[Data records — start]
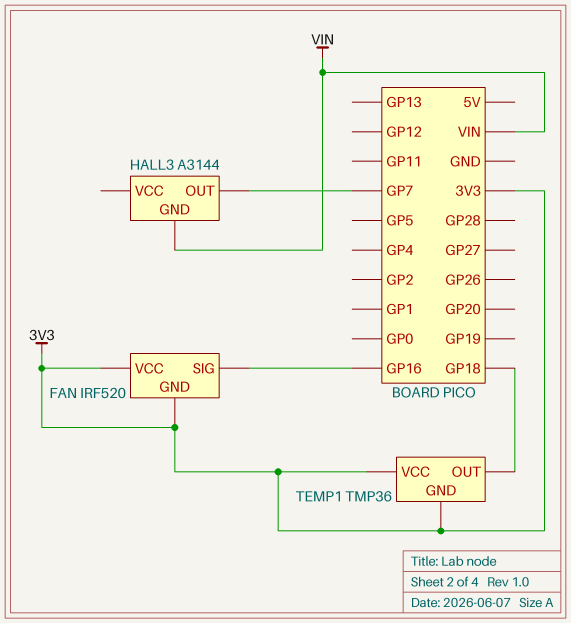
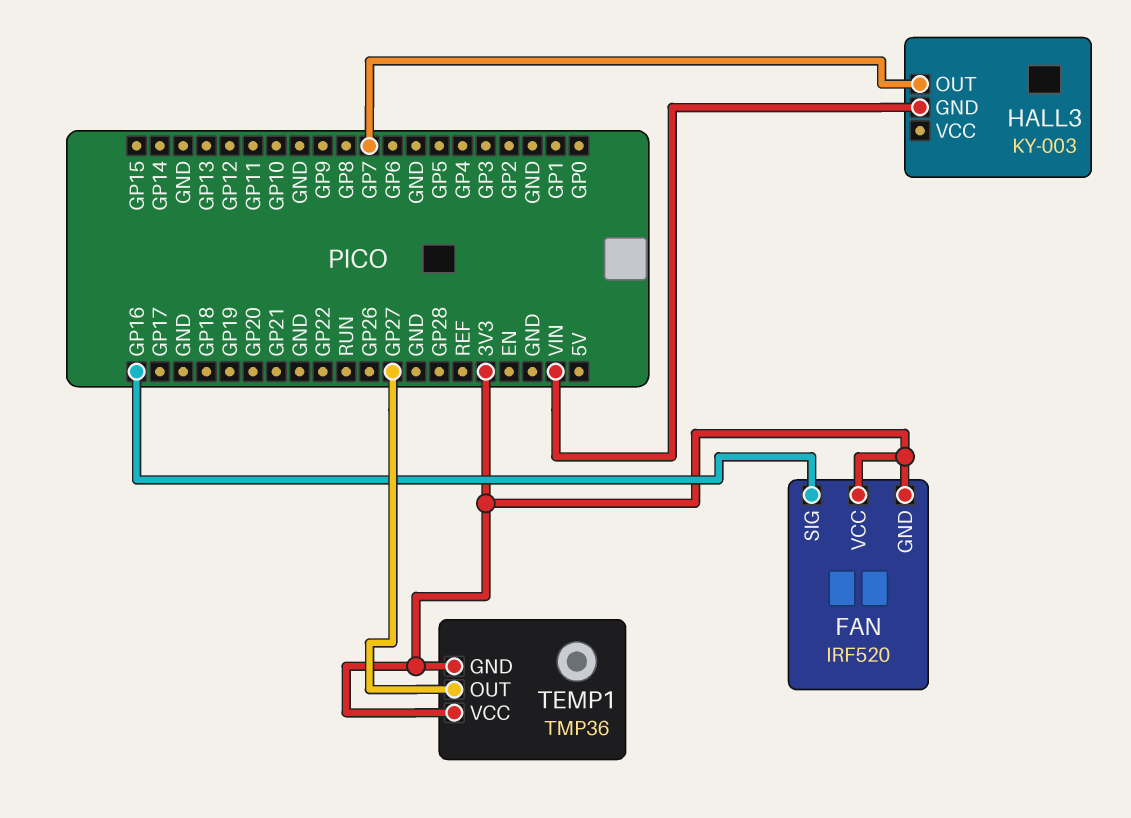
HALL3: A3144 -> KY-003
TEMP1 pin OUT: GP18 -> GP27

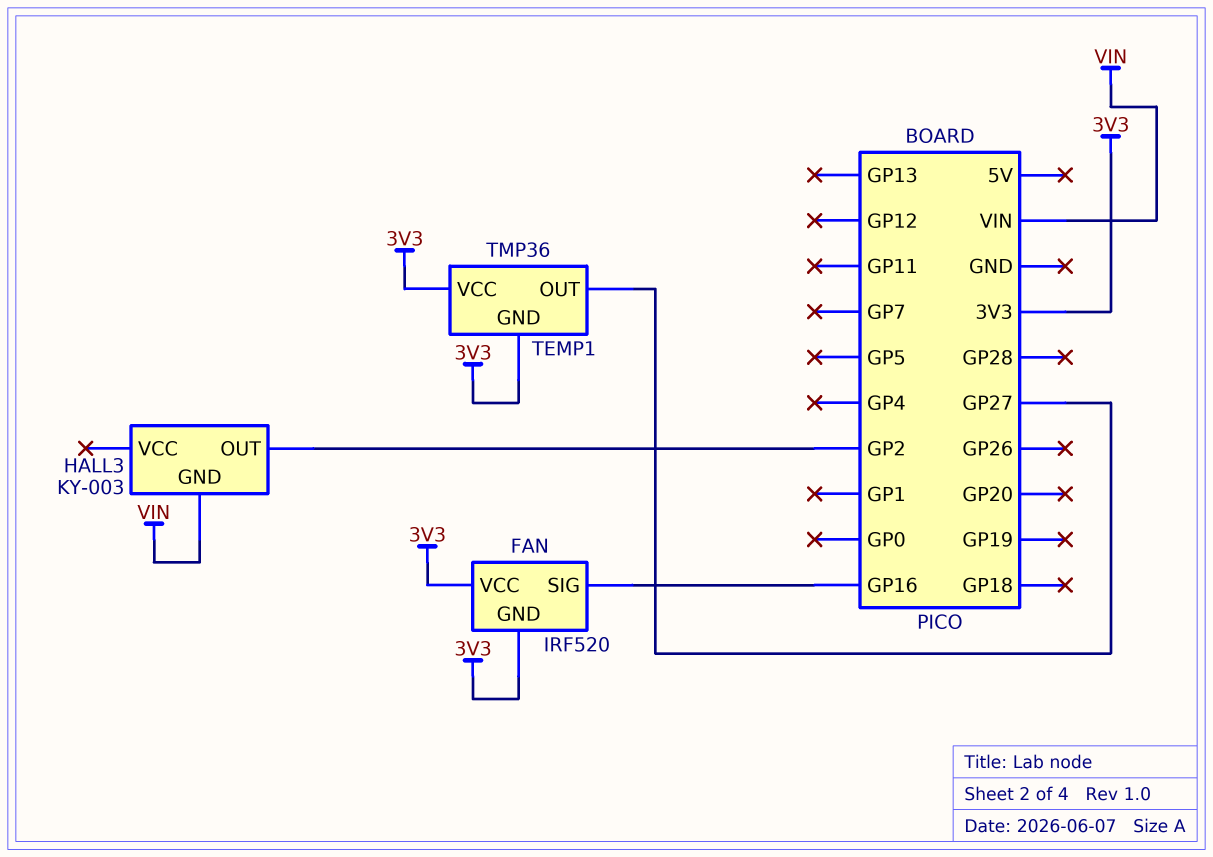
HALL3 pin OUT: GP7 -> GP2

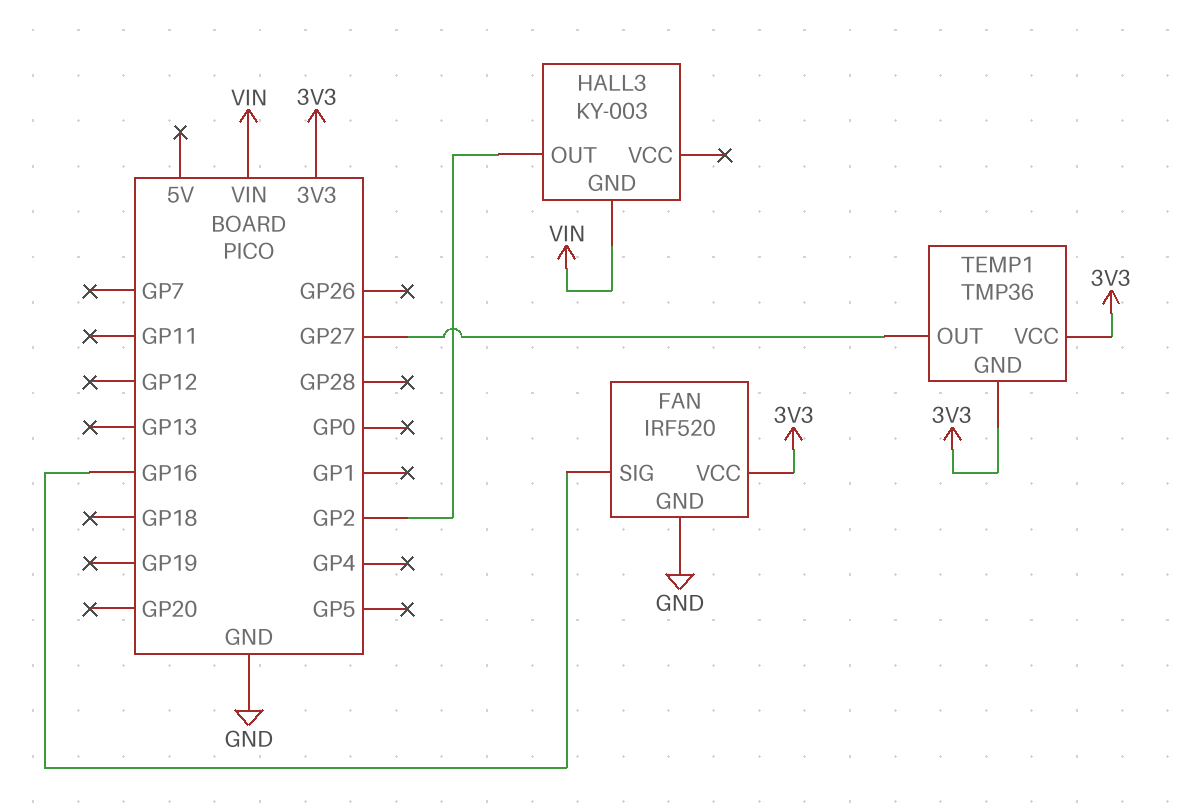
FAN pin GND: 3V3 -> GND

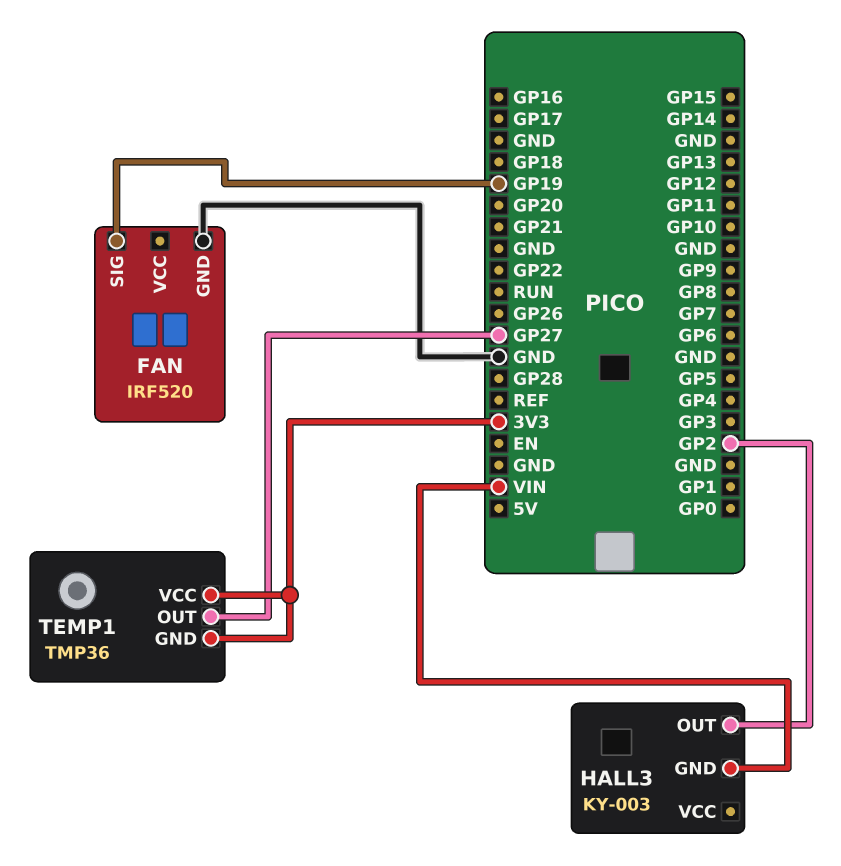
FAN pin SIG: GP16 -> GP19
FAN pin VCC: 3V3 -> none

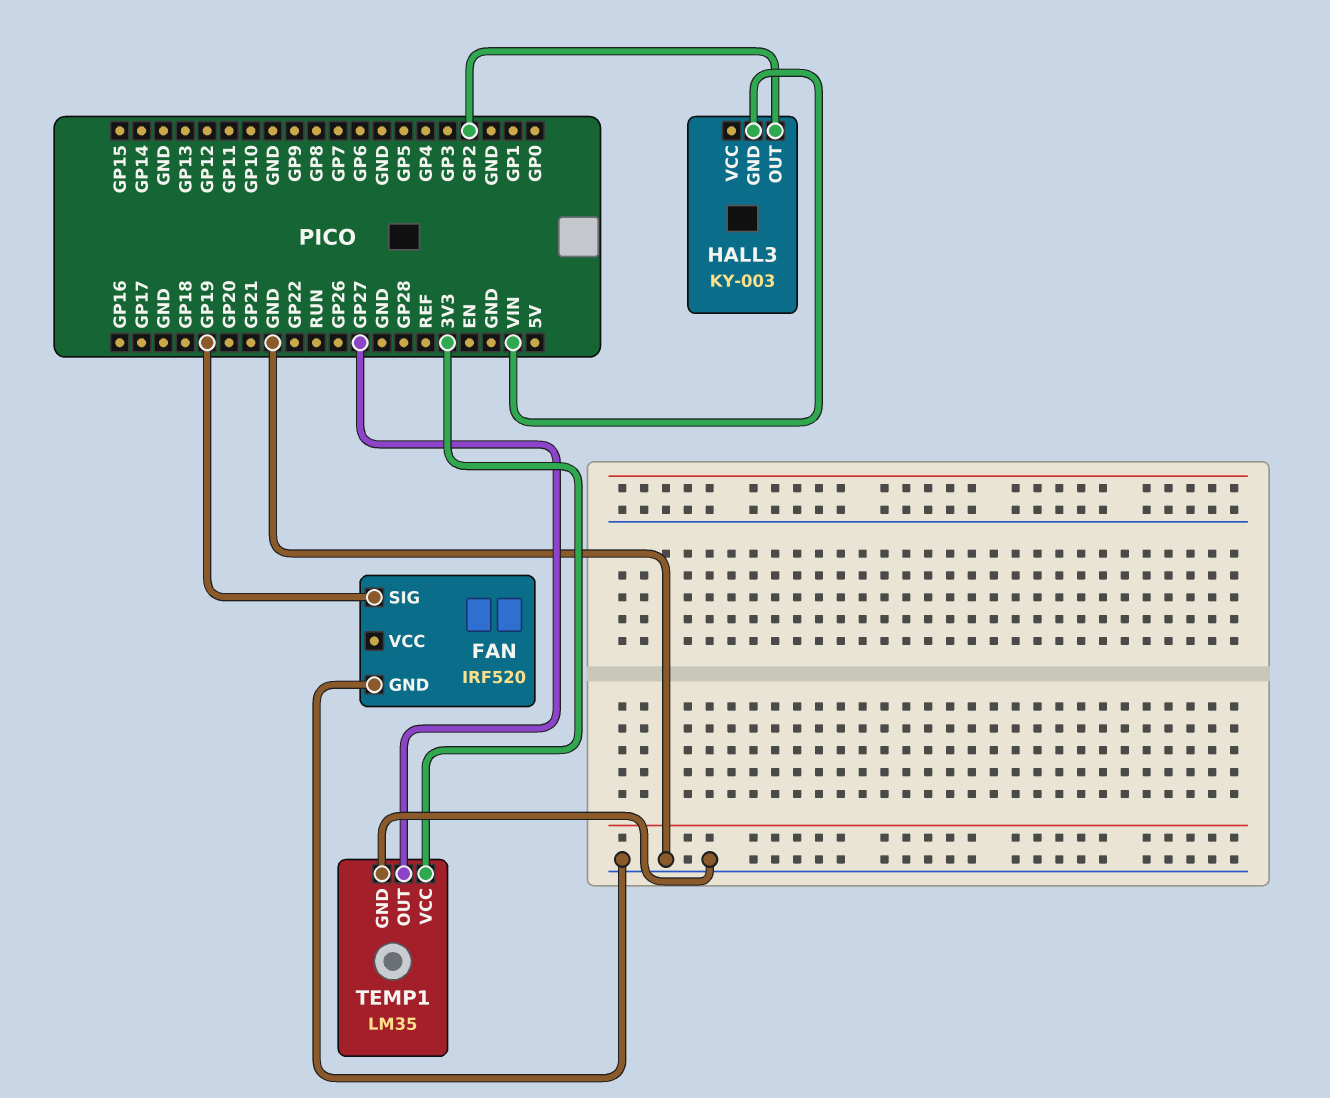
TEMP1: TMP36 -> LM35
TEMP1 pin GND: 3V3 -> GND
[Data records — finish]
◆ **Required action**
Could you copy out every record exactly, minus the pictures?

◆ **Exercise response**
HALL3: A3144 -> KY-003
TEMP1 pin OUT: GP18 -> GP27

HALL3 pin OUT: GP7 -> GP2

FAN pin GND: 3V3 -> GND

FAN pin SIG: GP16 -> GP19
FAN pin VCC: 3V3 -> none

TEMP1: TMP36 -> LM35
TEMP1 pin GND: 3V3 -> GND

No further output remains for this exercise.